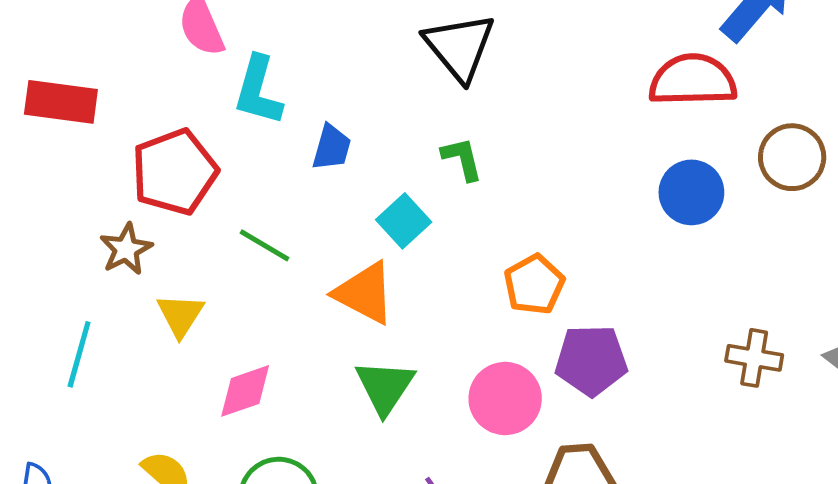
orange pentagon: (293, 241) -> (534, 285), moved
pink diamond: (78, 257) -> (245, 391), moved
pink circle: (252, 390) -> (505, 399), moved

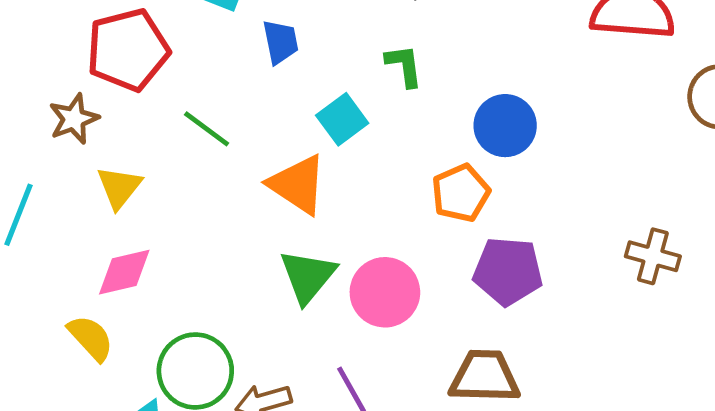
blue trapezoid: (332, 147) -> (280, 42), turned -33
blue circle: (691, 192) -> (505, 126), moved
brown cross: (754, 358) -> (653, 256), moved
pink diamond: (245, 391) -> (124, 272), moved
pink circle: (505, 399) -> (385, 292), moved

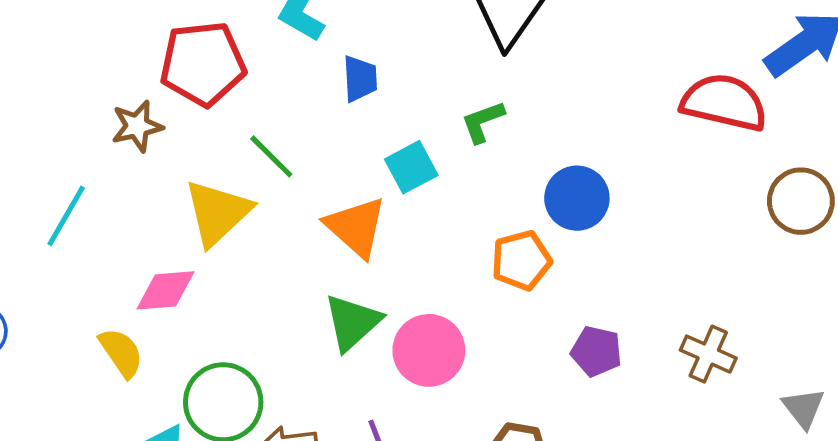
green L-shape: (404, 66) -> (483, 122), turned -111
yellow triangle: (119, 187) -> (218, 213), moved, size x1.5
purple pentagon: (508, 271) -> (596, 351), moved, size x0.7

• [TASK GOAL] The answer must be the line containing "green L-shape: (404, 66)" and every line after it through the end of the records, repeated exactly.

• [SOLUTION]
green L-shape: (404, 66) -> (483, 122), turned -111
yellow triangle: (119, 187) -> (218, 213), moved, size x1.5
purple pentagon: (508, 271) -> (596, 351), moved, size x0.7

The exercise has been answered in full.